Print exactly the line that contains "C108: 15uF (plus VA, minus VE) -> none" along with every line beneath it to the end of the records below, and omit pictures.
[Opening Data records section]
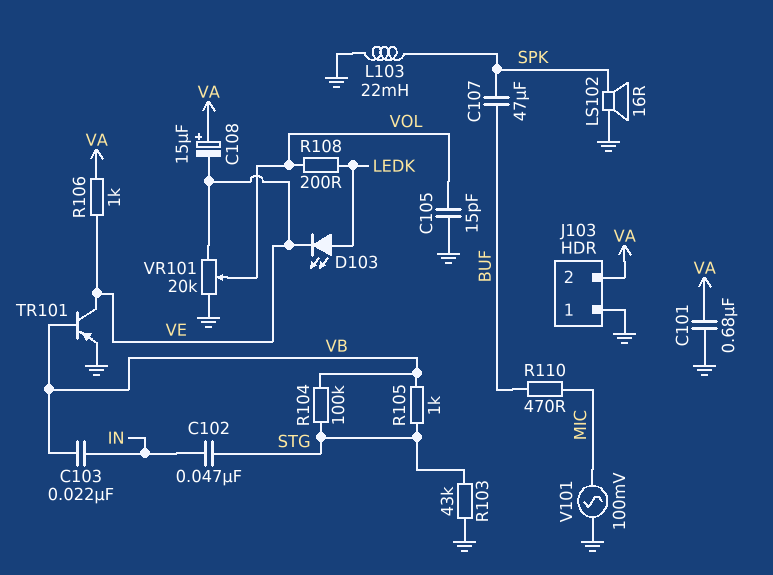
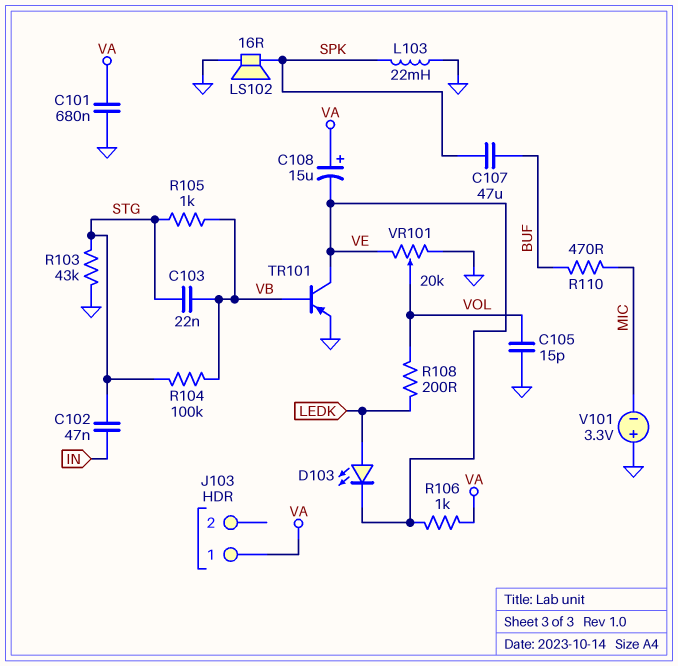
C103: 22nF (IN, VB) -> 22nF (STG, VB)
J103 pin 1: GND -> VA
J103 pin 2: VA -> none
V101: AC 100mV (GND, MIC) -> 3.3V (plus GND, minus MIC)

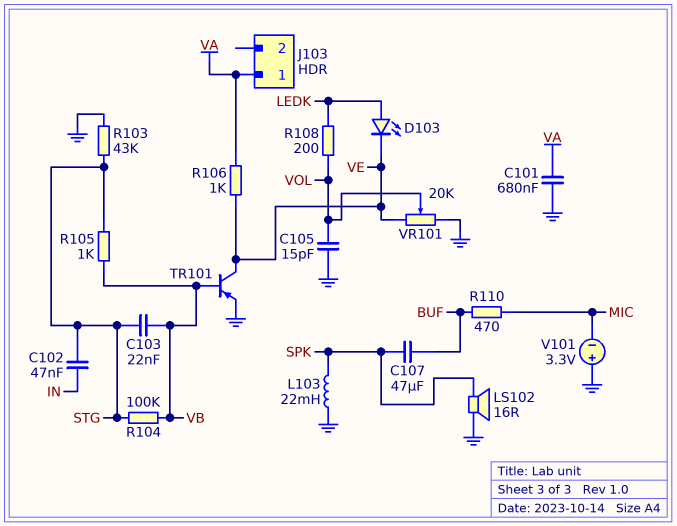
C108: 15uF (plus VA, minus VE) -> none

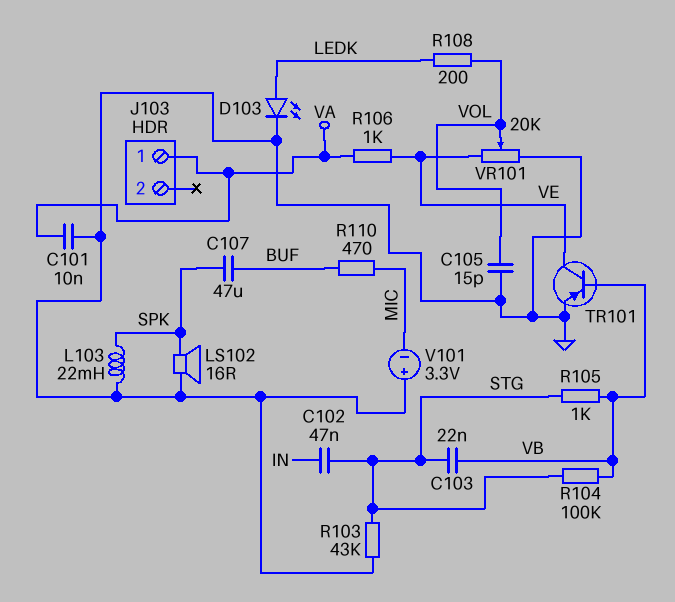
C101: 680nF (GND, VA) -> 10nF (GND, VA)
D103: LED (A LEDK, K VE) -> LED (A LEDK, K GND)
[Closing Data records section]
(Expected answer):
C108: 15uF (plus VA, minus VE) -> none

C101: 680nF (GND, VA) -> 10nF (GND, VA)
D103: LED (A LEDK, K VE) -> LED (A LEDK, K GND)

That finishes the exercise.